→ **What is expected**:
Retype only the lines at the head of the records, first through the one with "turquoise book: 2 -> 3", exactly as written.
=== Material supplied ===
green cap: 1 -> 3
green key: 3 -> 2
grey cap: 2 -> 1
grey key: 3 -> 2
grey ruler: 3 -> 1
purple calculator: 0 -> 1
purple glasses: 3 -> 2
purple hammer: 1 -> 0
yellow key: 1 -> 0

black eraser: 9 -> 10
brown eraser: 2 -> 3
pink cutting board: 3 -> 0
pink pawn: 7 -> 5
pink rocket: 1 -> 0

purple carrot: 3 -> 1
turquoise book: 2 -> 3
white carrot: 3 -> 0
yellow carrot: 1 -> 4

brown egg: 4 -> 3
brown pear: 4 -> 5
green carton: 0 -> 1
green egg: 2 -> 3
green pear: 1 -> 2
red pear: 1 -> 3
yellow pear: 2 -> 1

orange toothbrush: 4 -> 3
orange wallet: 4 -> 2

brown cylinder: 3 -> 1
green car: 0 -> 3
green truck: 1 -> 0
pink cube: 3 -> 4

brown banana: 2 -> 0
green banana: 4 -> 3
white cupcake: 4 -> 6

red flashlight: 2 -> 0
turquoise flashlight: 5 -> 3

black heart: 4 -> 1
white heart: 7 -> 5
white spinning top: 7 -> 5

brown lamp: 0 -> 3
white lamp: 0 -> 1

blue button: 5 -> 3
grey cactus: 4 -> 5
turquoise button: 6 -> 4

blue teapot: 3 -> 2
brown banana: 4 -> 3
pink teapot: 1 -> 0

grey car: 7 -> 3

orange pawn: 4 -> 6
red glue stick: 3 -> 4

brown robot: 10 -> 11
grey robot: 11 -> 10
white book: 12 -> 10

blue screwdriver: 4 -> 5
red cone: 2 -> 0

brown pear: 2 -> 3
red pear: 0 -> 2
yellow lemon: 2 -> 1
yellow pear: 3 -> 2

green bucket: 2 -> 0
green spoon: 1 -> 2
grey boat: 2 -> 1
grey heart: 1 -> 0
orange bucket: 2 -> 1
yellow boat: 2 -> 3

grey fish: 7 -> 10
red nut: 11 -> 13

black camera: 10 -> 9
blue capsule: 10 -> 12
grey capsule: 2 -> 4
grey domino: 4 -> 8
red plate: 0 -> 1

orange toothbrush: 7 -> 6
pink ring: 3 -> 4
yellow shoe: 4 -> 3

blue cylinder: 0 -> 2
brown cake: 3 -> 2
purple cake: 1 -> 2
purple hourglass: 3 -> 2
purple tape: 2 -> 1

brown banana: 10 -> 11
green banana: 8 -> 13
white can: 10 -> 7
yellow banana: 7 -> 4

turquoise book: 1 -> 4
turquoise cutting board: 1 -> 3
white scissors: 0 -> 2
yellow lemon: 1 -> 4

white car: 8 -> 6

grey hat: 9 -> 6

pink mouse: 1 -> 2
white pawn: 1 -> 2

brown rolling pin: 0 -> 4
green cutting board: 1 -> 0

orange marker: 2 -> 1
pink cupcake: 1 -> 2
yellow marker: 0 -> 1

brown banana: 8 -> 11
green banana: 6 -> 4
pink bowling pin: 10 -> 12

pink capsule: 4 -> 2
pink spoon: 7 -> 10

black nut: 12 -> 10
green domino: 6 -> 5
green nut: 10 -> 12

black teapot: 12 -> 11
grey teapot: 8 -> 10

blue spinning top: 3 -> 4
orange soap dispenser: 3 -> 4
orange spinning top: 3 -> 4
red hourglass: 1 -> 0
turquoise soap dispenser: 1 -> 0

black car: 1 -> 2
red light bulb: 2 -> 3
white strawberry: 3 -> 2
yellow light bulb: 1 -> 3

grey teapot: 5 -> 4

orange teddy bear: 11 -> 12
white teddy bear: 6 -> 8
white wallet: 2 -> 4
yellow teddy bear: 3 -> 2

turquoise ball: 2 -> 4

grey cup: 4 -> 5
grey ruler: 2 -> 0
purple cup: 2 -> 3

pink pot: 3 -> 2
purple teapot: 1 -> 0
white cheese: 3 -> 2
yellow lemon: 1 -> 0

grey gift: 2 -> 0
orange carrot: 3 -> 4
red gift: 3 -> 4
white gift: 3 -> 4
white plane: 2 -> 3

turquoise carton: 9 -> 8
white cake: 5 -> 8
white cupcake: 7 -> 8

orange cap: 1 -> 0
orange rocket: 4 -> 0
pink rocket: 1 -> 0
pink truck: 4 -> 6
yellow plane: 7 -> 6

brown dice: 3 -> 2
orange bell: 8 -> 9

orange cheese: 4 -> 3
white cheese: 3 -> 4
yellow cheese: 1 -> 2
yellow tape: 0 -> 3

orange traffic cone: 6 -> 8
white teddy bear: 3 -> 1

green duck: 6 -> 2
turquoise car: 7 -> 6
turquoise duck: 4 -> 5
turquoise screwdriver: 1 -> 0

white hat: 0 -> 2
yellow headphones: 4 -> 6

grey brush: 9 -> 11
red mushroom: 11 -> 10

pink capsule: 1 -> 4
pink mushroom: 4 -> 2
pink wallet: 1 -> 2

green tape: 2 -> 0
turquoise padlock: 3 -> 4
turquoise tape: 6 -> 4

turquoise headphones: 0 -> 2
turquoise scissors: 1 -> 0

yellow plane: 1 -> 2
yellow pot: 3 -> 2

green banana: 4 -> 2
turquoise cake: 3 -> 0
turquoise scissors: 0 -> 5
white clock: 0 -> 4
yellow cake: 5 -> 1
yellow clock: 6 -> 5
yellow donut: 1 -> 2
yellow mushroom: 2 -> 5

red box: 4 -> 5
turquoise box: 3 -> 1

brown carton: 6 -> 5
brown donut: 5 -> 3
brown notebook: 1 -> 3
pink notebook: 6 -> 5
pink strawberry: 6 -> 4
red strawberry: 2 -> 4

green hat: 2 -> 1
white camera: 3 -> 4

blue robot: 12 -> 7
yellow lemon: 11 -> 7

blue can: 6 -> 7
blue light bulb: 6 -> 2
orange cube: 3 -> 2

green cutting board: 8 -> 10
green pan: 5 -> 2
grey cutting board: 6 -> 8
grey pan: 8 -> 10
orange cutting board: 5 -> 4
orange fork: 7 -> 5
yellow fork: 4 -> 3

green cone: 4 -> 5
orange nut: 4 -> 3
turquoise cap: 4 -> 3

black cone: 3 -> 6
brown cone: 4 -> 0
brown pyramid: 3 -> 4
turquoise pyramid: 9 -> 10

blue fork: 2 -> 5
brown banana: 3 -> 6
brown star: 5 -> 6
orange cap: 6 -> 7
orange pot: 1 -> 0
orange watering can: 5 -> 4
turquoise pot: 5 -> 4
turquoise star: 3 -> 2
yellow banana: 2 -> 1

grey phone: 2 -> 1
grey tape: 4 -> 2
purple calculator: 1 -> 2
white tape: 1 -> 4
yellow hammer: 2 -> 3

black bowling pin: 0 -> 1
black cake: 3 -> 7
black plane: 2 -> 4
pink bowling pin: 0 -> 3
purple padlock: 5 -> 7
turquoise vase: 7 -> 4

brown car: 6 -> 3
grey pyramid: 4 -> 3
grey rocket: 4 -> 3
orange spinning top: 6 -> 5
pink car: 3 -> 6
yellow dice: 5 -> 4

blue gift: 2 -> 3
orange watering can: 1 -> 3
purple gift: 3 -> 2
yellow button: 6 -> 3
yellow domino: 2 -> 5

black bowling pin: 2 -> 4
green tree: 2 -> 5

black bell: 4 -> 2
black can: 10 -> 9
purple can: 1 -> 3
===
→ **Answer for this exercise**:
green cap: 1 -> 3
green key: 3 -> 2
grey cap: 2 -> 1
grey key: 3 -> 2
grey ruler: 3 -> 1
purple calculator: 0 -> 1
purple glasses: 3 -> 2
purple hammer: 1 -> 0
yellow key: 1 -> 0

black eraser: 9 -> 10
brown eraser: 2 -> 3
pink cutting board: 3 -> 0
pink pawn: 7 -> 5
pink rocket: 1 -> 0

purple carrot: 3 -> 1
turquoise book: 2 -> 3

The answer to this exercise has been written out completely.